*STORED DATA*
= Beginning of Section =
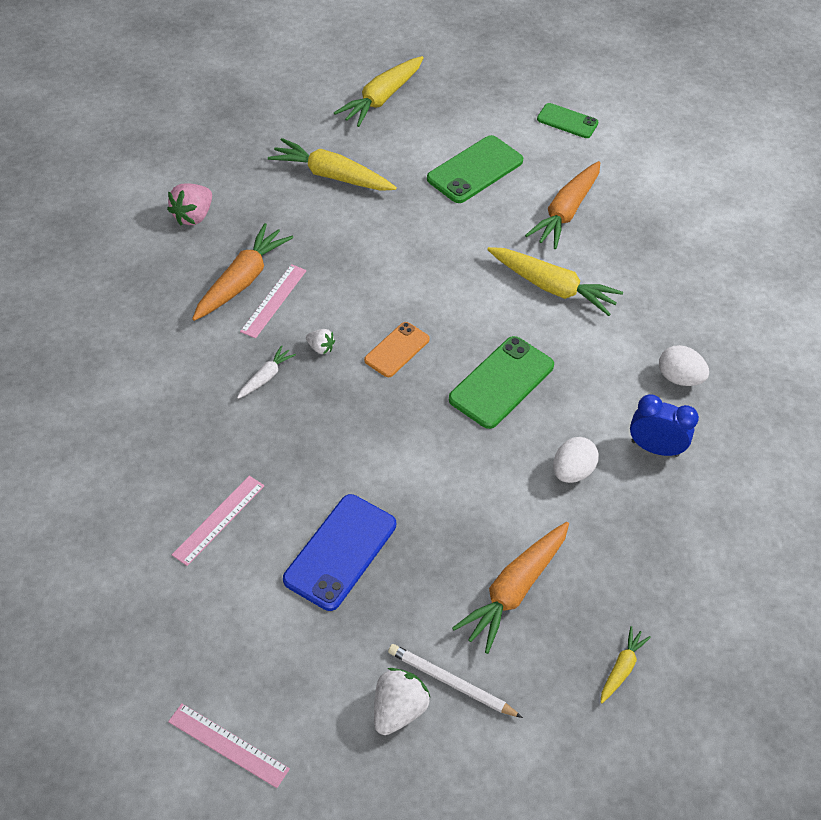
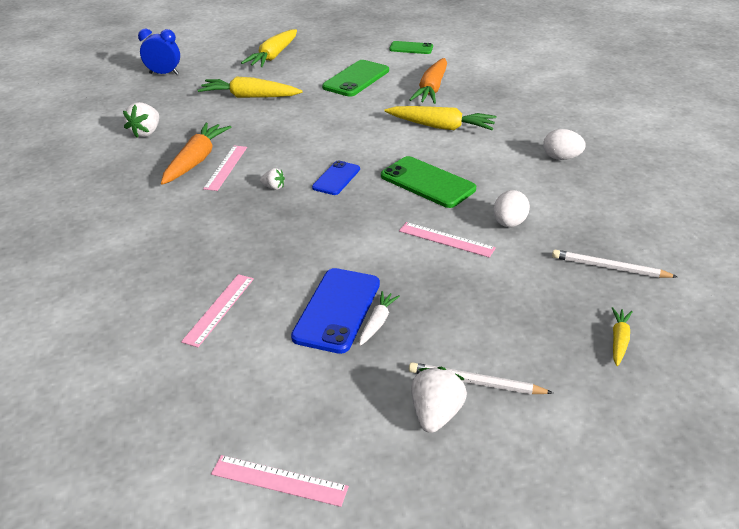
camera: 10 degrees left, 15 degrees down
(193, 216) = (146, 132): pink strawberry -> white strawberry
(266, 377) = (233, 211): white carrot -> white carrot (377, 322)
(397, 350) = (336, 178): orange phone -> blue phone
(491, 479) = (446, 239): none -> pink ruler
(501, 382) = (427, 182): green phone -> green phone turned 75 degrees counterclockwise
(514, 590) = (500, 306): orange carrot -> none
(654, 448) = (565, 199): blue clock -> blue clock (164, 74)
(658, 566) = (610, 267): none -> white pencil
= End of Section =
*WORK REQUIRED*
Everything from the line containing "(501, 382) = (427, 182): green" through the end of the entries above should be retyped exactly, and nothing else.

*ANSWER SPACE*
(501, 382) = (427, 182): green phone -> green phone turned 75 degrees counterclockwise
(514, 590) = (500, 306): orange carrot -> none
(654, 448) = (565, 199): blue clock -> blue clock (164, 74)
(658, 566) = (610, 267): none -> white pencil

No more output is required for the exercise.